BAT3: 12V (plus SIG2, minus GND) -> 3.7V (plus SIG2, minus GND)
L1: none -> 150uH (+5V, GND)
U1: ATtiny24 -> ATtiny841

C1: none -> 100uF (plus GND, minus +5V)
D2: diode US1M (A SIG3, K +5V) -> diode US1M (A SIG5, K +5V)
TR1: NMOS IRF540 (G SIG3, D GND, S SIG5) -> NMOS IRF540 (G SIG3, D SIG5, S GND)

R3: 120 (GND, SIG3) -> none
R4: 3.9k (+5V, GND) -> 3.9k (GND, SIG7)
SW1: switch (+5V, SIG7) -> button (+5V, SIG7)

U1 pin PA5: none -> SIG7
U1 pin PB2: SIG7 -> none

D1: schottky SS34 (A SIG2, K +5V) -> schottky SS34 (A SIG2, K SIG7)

==

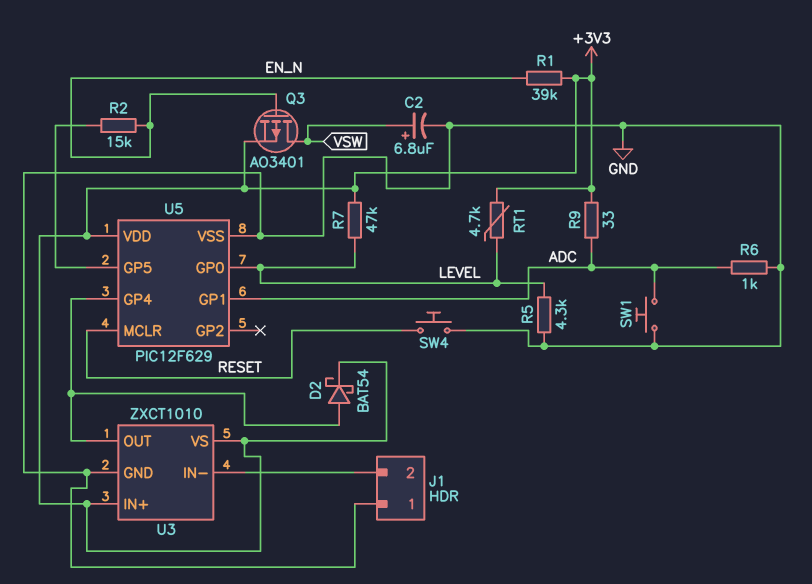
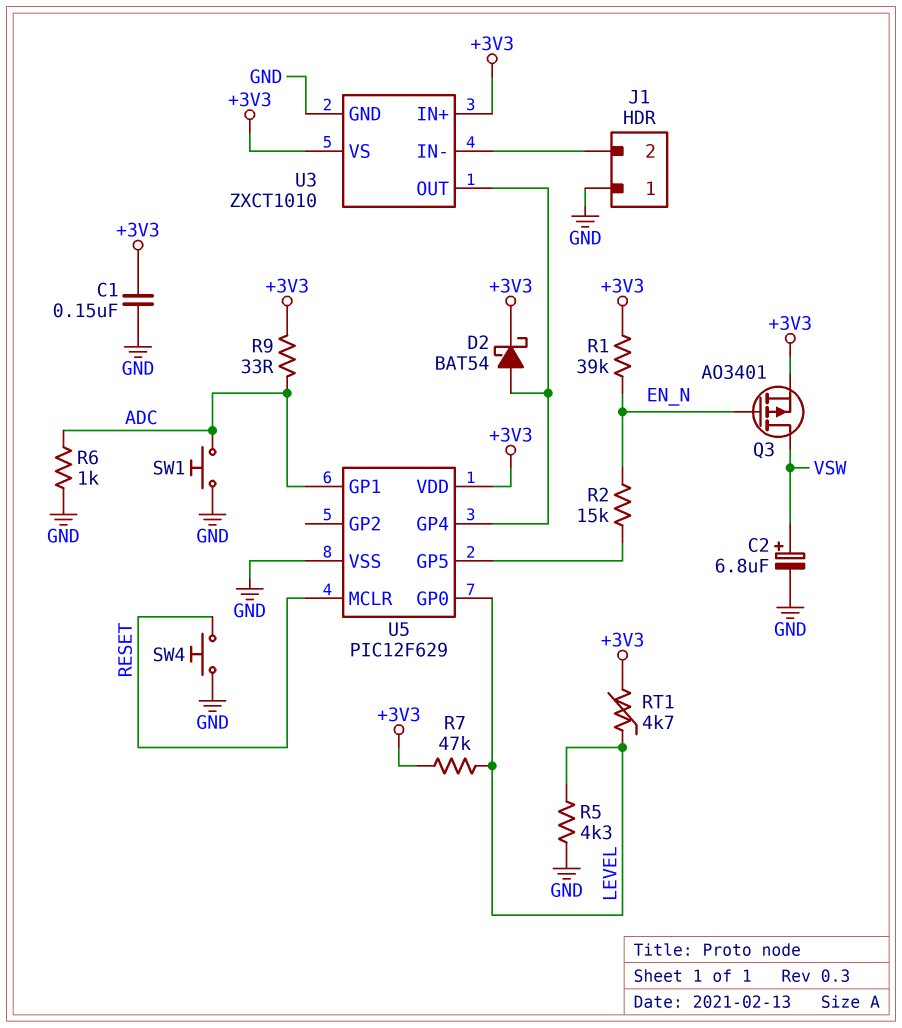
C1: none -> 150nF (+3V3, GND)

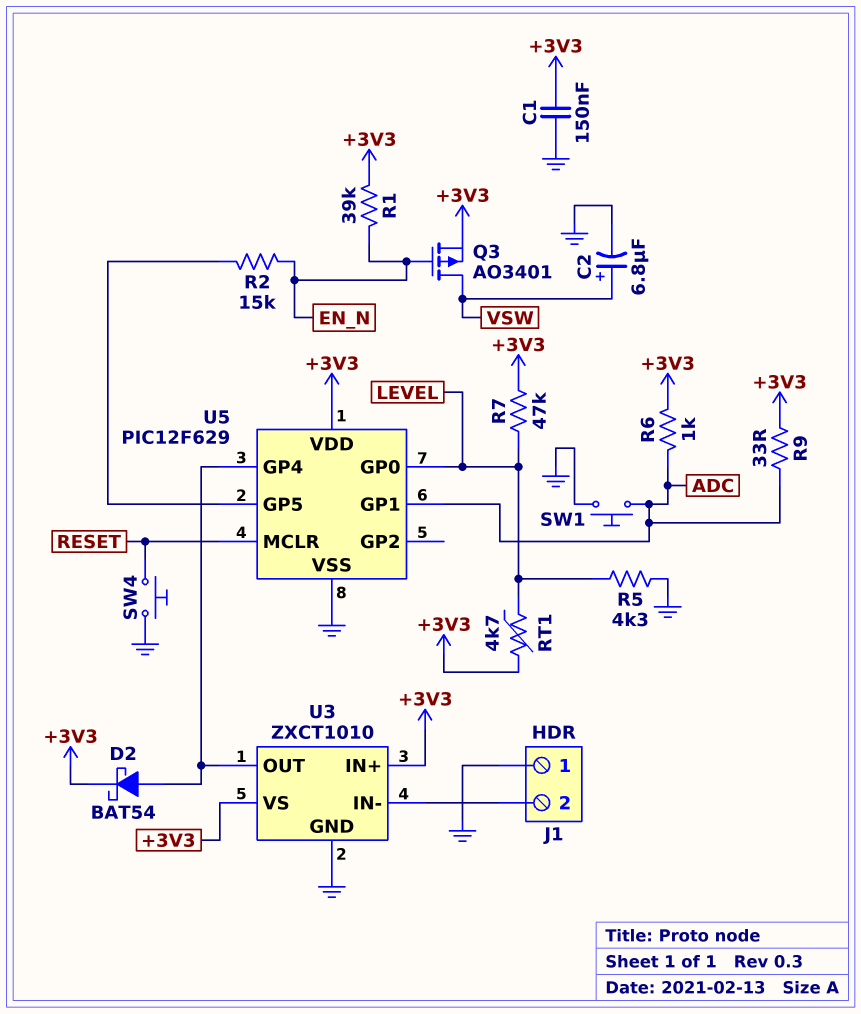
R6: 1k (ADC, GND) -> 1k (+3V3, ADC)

- [Aim of the task] Only lines that hold the string "plus" belong in the answer, so copy every one of them from the records.

- [Solution]
BAT3: 12V (plus SIG2, minus GND) -> 3.7V (plus SIG2, minus GND)
C1: none -> 100uF (plus GND, minus +5V)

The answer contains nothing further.